#### What is needed:
Since pictures do not belong in the copy, please repeat every record below exactly without them.

(Beginning of Source data)

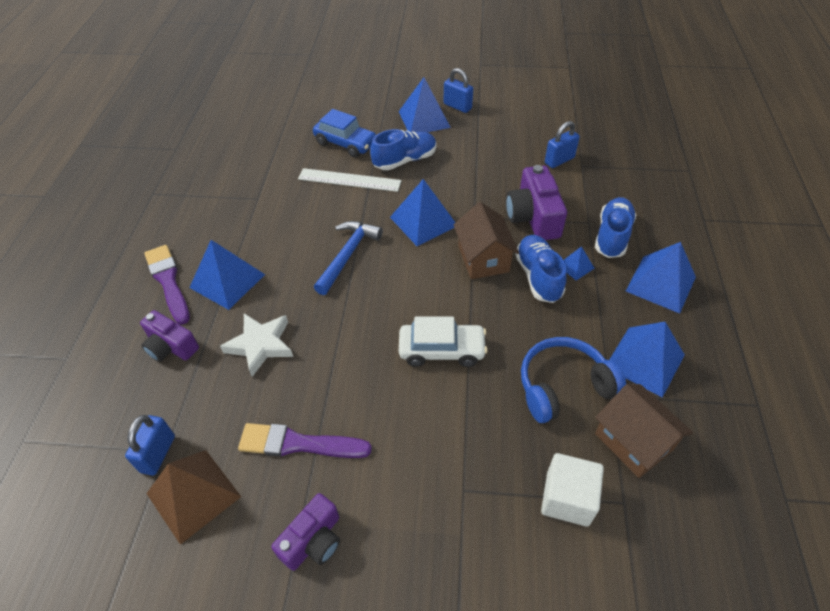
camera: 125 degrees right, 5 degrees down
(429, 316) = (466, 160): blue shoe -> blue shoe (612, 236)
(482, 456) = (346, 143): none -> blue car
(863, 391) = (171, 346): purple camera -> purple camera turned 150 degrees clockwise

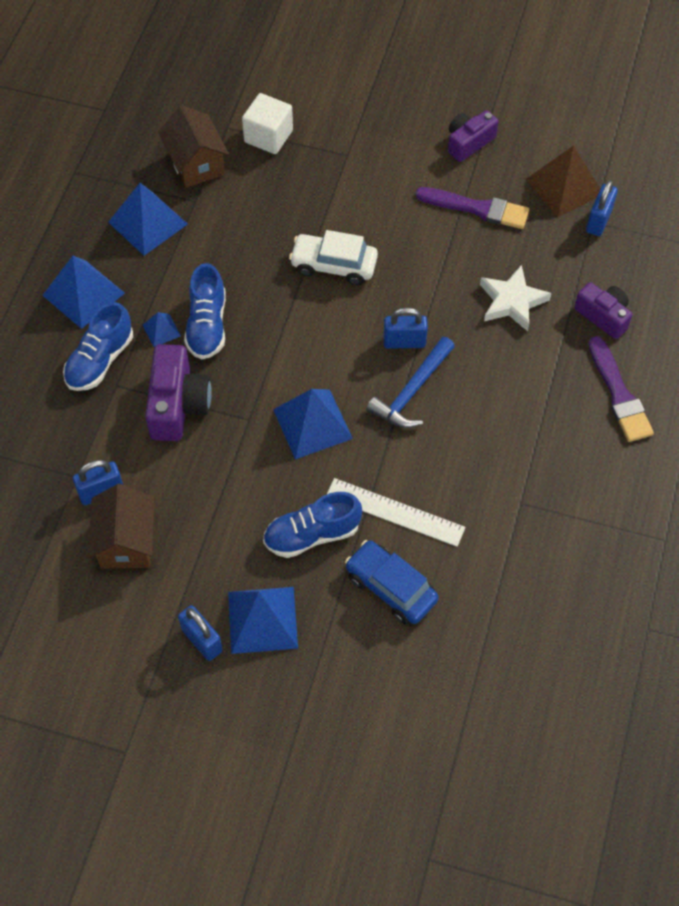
camera: 170 degrees left, 10 degrees up
(227, 281) = (551, 383): blue pyramid -> none
(360, 292) = (404, 342): none -> blue padlock
(483, 259) = (258, 358): brown house -> brown house (126, 542)
(563, 386) = (233, 214): blue headphones -> none

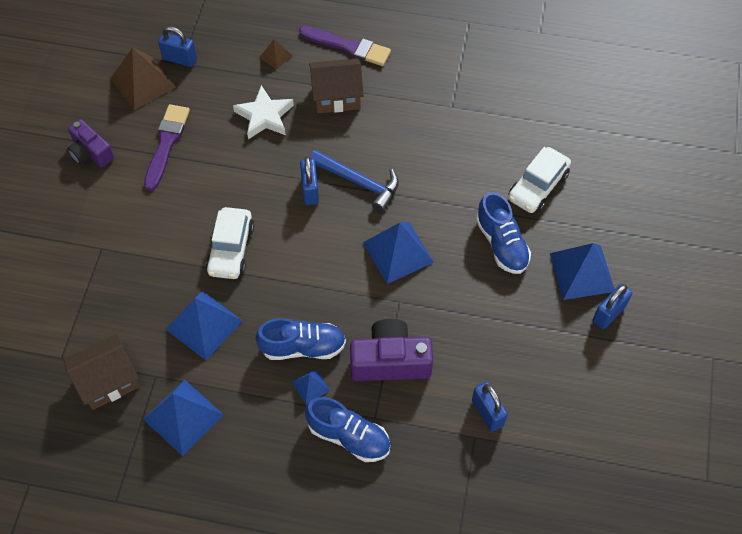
camera: 95 degrees left, 0 degrees up
(83, 294) = (272, 465): blue pyramid -> blue pyramid (203, 325)
(126, 542) = (532, 384): brown house -> brown house (336, 96)
(268, 136) = (75, 318): white cube -> none
(391, 588) = (538, 186): blue car -> white car
(394, 512) = (472, 188): white ruler -> none
(603, 316) = (275, 56): purple camera -> brown pyramid
(619, 394) = (348, 47): purple brush -> purple brush turned 45 degrees clockwise

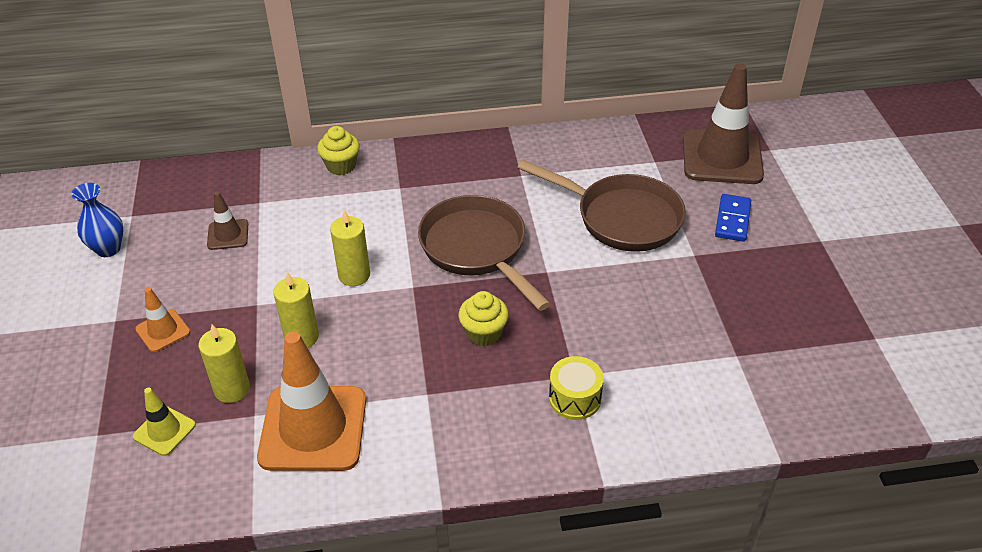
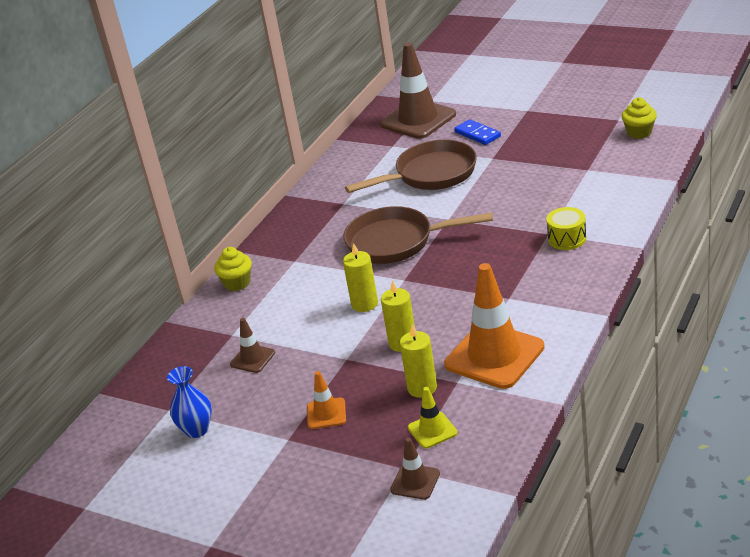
camera: 50 degrees left, 10 degrees down
(77, 454) = (415, 482): none -> brown traffic cone
(483, 333) = (478, 260): yellow cupcake -> yellow cupcake (639, 133)

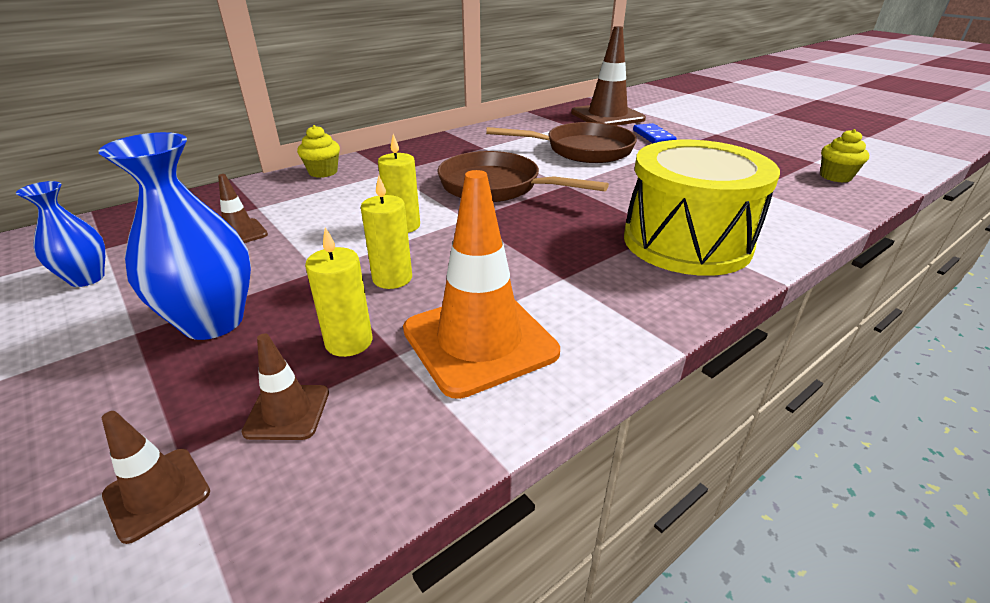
camera: 20 degrees right, 0 degrees up
(326, 414) = (213, 322): orange traffic cone -> blue vase
(432, 430) = (287, 412): yellow traffic cone -> brown traffic cone
(567, 238) = (686, 242): yellow drum -> yellow drum, size x2.41

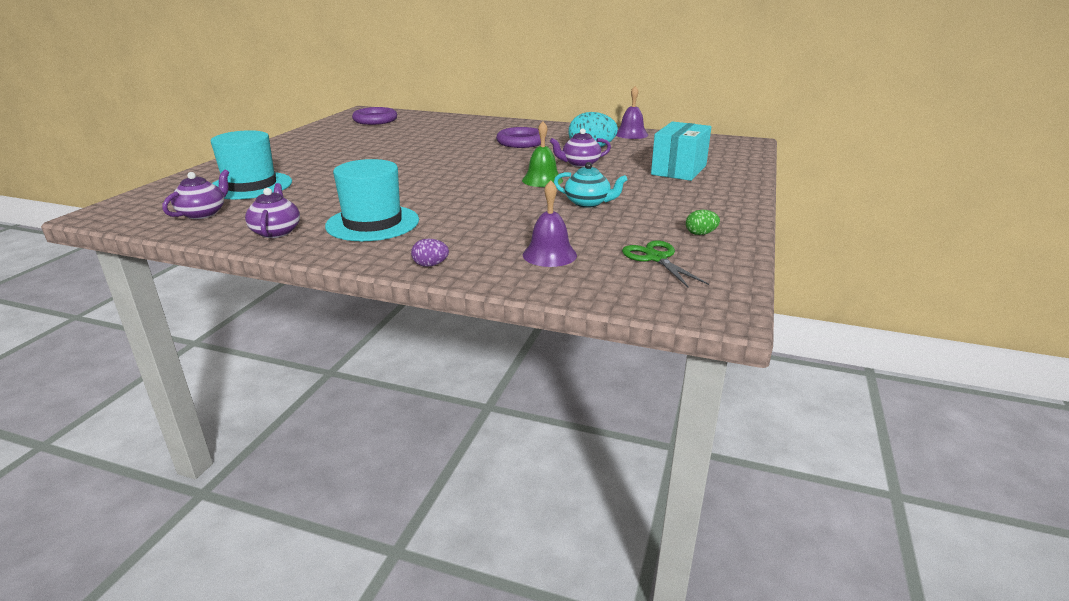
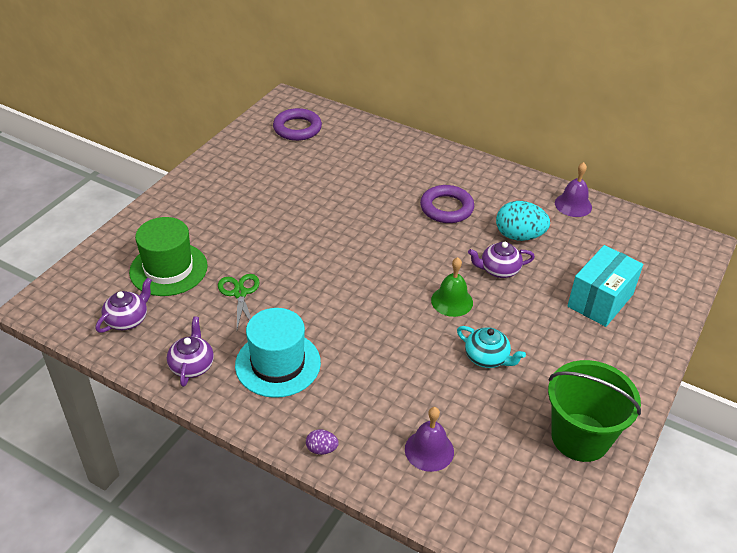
camera: 10 degrees right, 15 degrees up
(250, 186) = (168, 269): turquoise hat -> green hat
(656, 258) = (524, 474): green scissors -> green scissors (240, 293)
(700, 234) = (580, 437): green egg -> green bucket

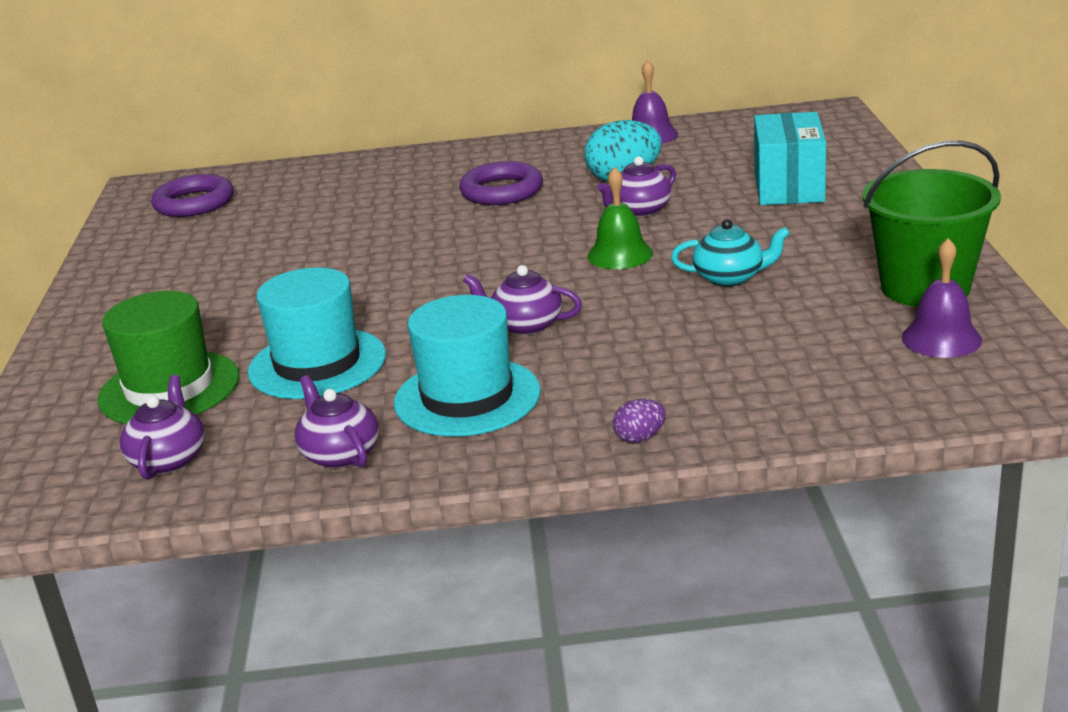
camera: 30 degrees left, 15 degrees down
(240, 293) = (317, 364): green scissors -> turquoise hat
(353, 327) = (525, 325): none -> purple teapot
(429, 450) = (775, 375): purple bell -> purple bell (941, 338)

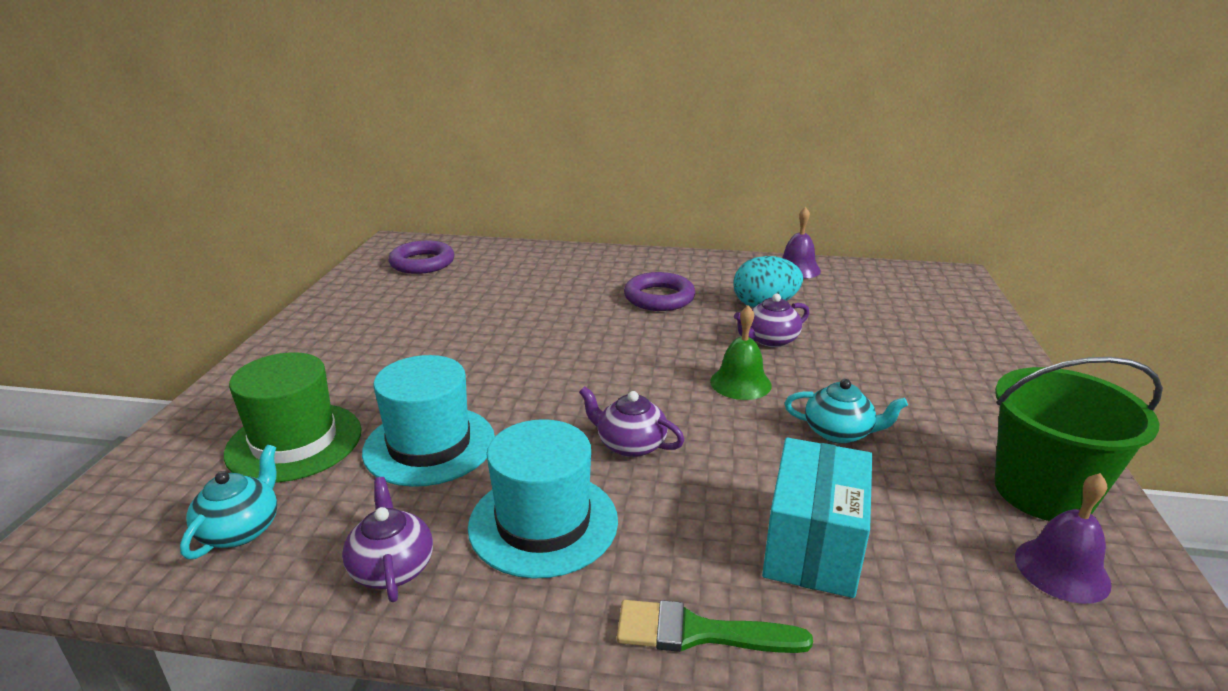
camera: 10 degrees right, 0 degrees up
(169, 459) = (241, 529): purple teapot -> turquoise teapot
(640, 438) = (698, 632): purple egg -> green brush
(788, 187) = (910, 342): turquoise box -> turquoise box (812, 546)

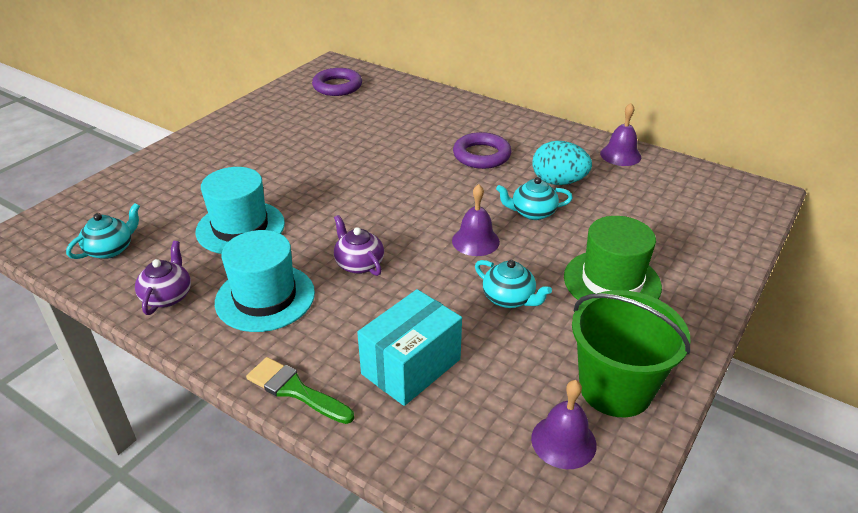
camera: 25 degrees right, 10 degrees up
(294, 442) = (170, 203): green hat -> green hat (612, 281)
(740, 383) = (475, 241): green bell -> purple bell
(770, 340) = (532, 212): purple teapot -> turquoise teapot

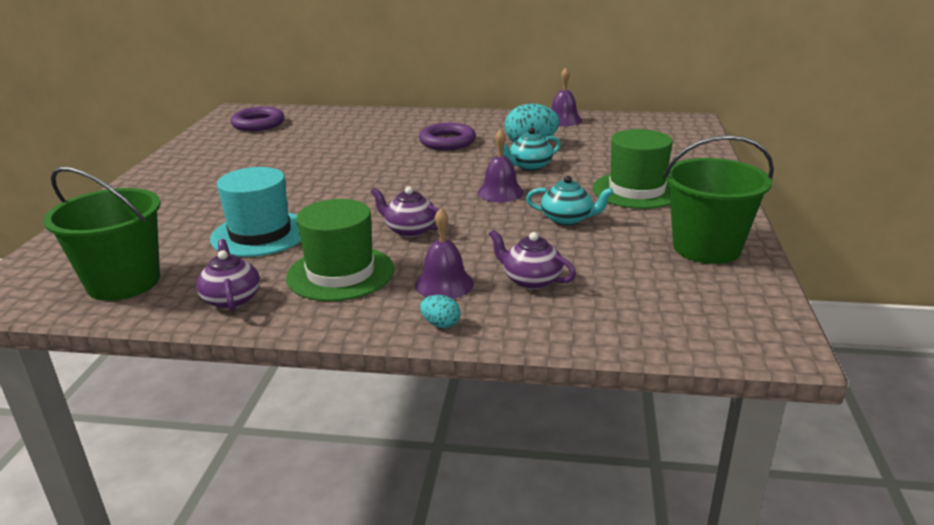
camera: 25 degrees left, 10 degrees down
(111, 249) = (124, 282): turquoise teapot -> green bucket
(265, 297) = (340, 273): turquoise hat -> green hat
(295, 390) = (441, 324): green brush -> turquoise egg
(411, 366) = (530, 280): turquoise box -> purple teapot
(563, 441) = (702, 287): purple bell -> purple bell (444, 284)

(End of Source data)

#### Written answer:
camera: 125 degrees right, 5 degrees down
(429, 316) = (466, 160): blue shoe -> blue shoe (612, 236)
(482, 456) = (346, 143): none -> blue car
(863, 391) = (171, 346): purple camera -> purple camera turned 150 degrees clockwise

camera: 170 degrees left, 10 degrees up
(227, 281) = (551, 383): blue pyramid -> none
(360, 292) = (404, 342): none -> blue padlock
(483, 259) = (258, 358): brown house -> brown house (126, 542)
(563, 386) = (233, 214): blue headphones -> none

camera: 95 degrees left, 0 degrees up
(83, 294) = (272, 465): blue pyramid -> blue pyramid (203, 325)
(126, 542) = (532, 384): brown house -> brown house (336, 96)
(268, 136) = (75, 318): white cube -> none
(391, 588) = (538, 186): blue car -> white car
(394, 512) = (472, 188): white ruler -> none
(603, 316) = (275, 56): purple camera -> brown pyramid
(619, 394) = (348, 47): purple brush -> purple brush turned 45 degrees clockwise

camera: 50 degrees left, 10 degrees down
(77, 454) = (415, 482): none -> brown traffic cone
(483, 333) = (478, 260): yellow cupcake -> yellow cupcake (639, 133)

camera: 20 degrees right, 0 degrees up
(326, 414) = (213, 322): orange traffic cone -> blue vase
(432, 430) = (287, 412): yellow traffic cone -> brown traffic cone
(567, 238) = (686, 242): yellow drum -> yellow drum, size x2.41

camera: 10 degrees right, 15 degrees up
(250, 186) = (168, 269): turquoise hat -> green hat
(656, 258) = (524, 474): green scissors -> green scissors (240, 293)
(700, 234) = (580, 437): green egg -> green bucket

camera: 30 degrees left, 15 degrees down
(240, 293) = (317, 364): green scissors -> turquoise hat
(353, 327) = (525, 325): none -> purple teapot
(429, 450) = (775, 375): purple bell -> purple bell (941, 338)

camera: 10 degrees right, 0 degrees up
(169, 459) = (241, 529): purple teapot -> turquoise teapot
(640, 438) = (698, 632): purple egg -> green brush
(788, 187) = (910, 342): turquoise box -> turquoise box (812, 546)

camera: 25 degrees right, 10 degrees up
(294, 442) = (170, 203): green hat -> green hat (612, 281)
(740, 383) = (475, 241): green bell -> purple bell
(770, 340) = (532, 212): purple teapot -> turquoise teapot

camera: 25 degrees left, 10 degrees down
(111, 249) = (124, 282): turquoise teapot -> green bucket
(265, 297) = (340, 273): turquoise hat -> green hat
(295, 390) = (441, 324): green brush -> turquoise egg
(411, 366) = (530, 280): turquoise box -> purple teapot
(563, 441) = (702, 287): purple bell -> purple bell (444, 284)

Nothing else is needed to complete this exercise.